• REQUIREMENT
Across the entries below, count the lines in which the word "degrees" occurs. Reply with the count alone.

• LISTED RECORDS

════

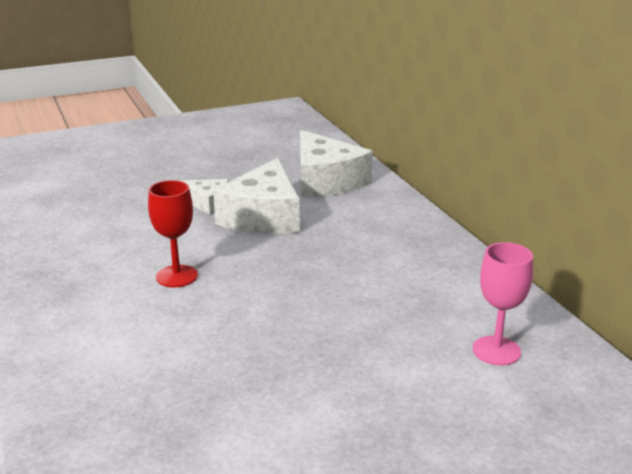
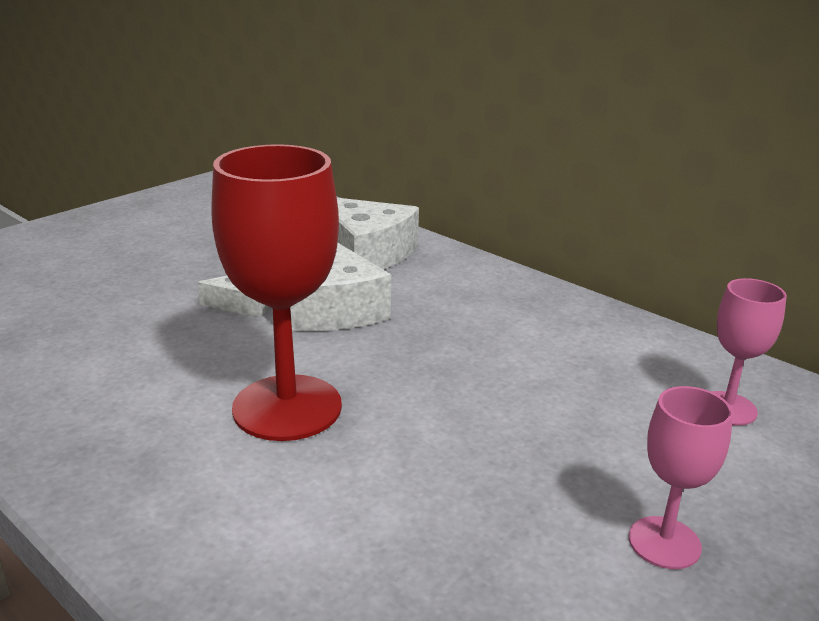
camera: 25 degrees left, 0 degrees up
(177, 276) = (287, 407): red goblet -> red goblet, size x1.89
(346, 421) = (664, 542): none -> pink goblet

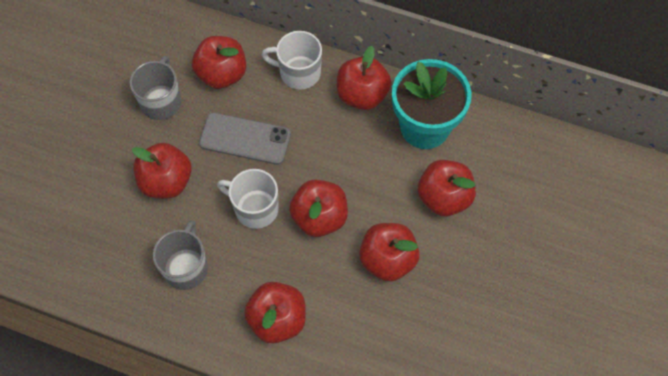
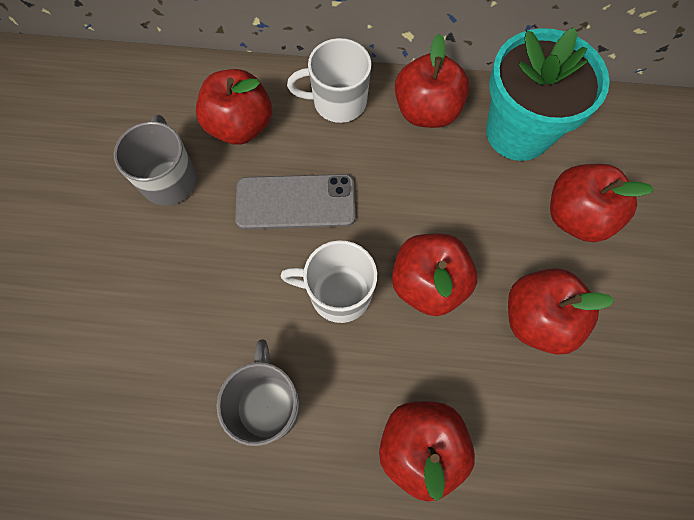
camera: 15 degrees left, 5 degrees up
(166, 181) = (206, 286): red apple -> none

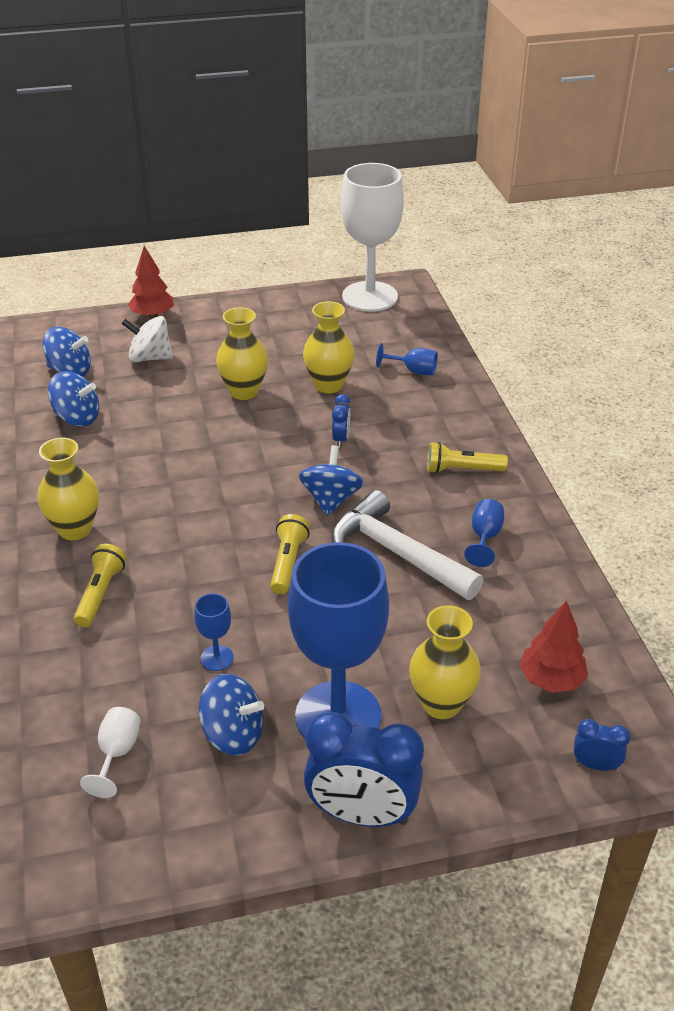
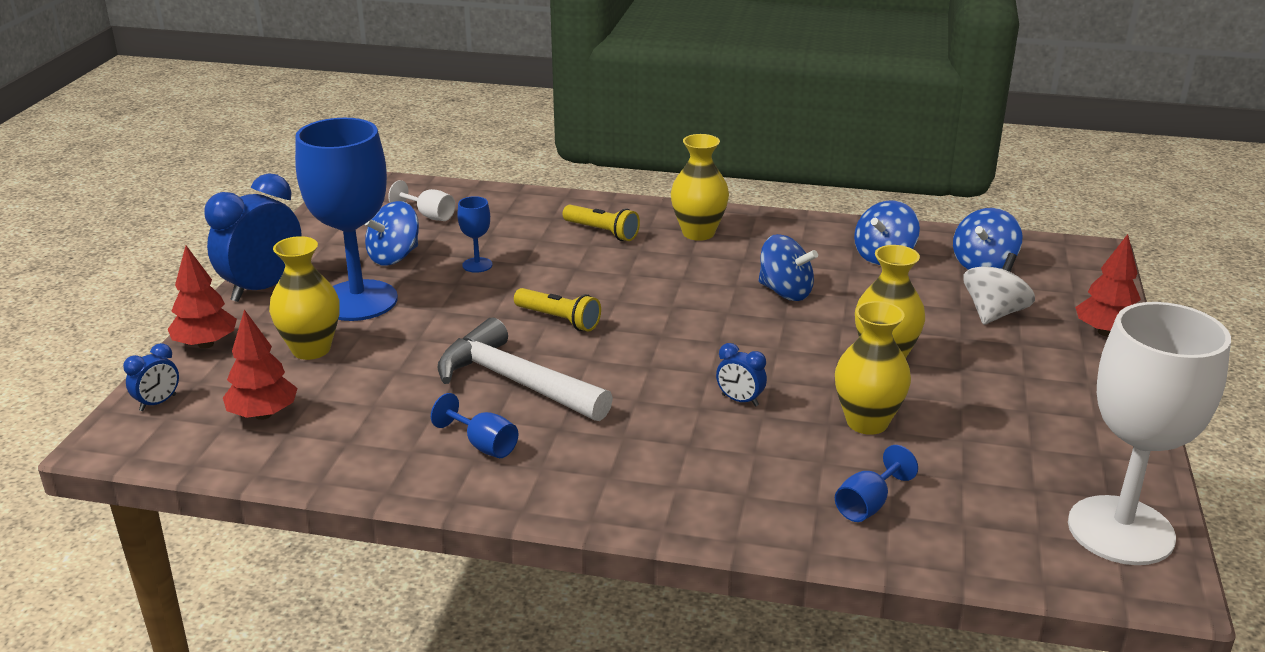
camera: 115 degrees right, 10 degrees down
(331, 499) = (633, 366): blue spinning top -> blue spinning top (785, 292)
(396, 553) = (515, 381): white hammer -> white hammer turned 120 degrees counterclockwise
(462, 470) = (613, 471): yellow flashlight -> none
(490, 793) = (206, 344): none -> red tree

════

• TASK RESULT
4